**Data to use:**
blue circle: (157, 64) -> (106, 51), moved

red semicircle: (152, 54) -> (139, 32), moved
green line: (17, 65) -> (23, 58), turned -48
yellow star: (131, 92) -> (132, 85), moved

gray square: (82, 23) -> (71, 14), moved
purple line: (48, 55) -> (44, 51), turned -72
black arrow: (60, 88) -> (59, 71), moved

==

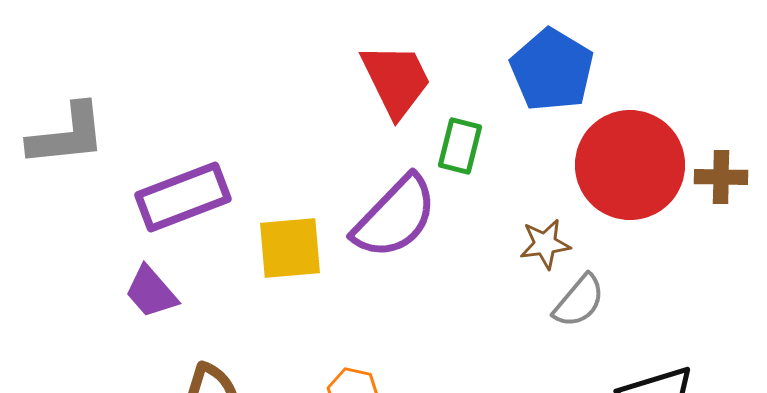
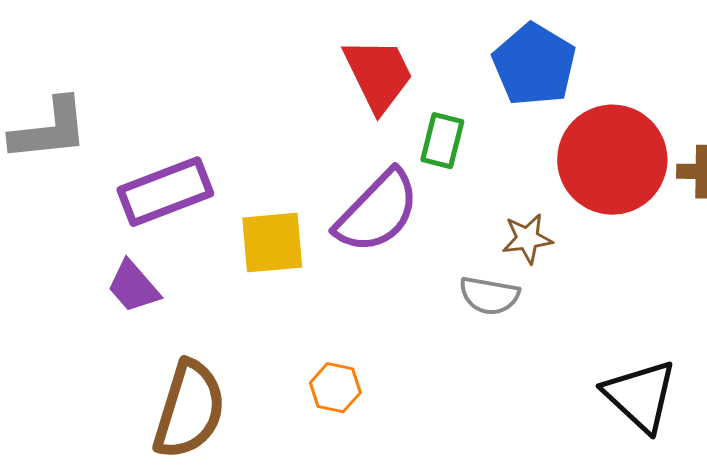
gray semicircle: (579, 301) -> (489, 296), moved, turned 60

...

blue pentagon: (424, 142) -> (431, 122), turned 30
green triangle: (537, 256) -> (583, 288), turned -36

**Exercise prompt:**
In the data above, start at the line that has "gray square: (82, 23) -> (71, 14), moved", stop after the line that has "black arrow: (60, 88) -> (59, 71), moved", and print every line in between exactly as it stands.

**Solution below:**
gray square: (82, 23) -> (71, 14), moved
purple line: (48, 55) -> (44, 51), turned -72
black arrow: (60, 88) -> (59, 71), moved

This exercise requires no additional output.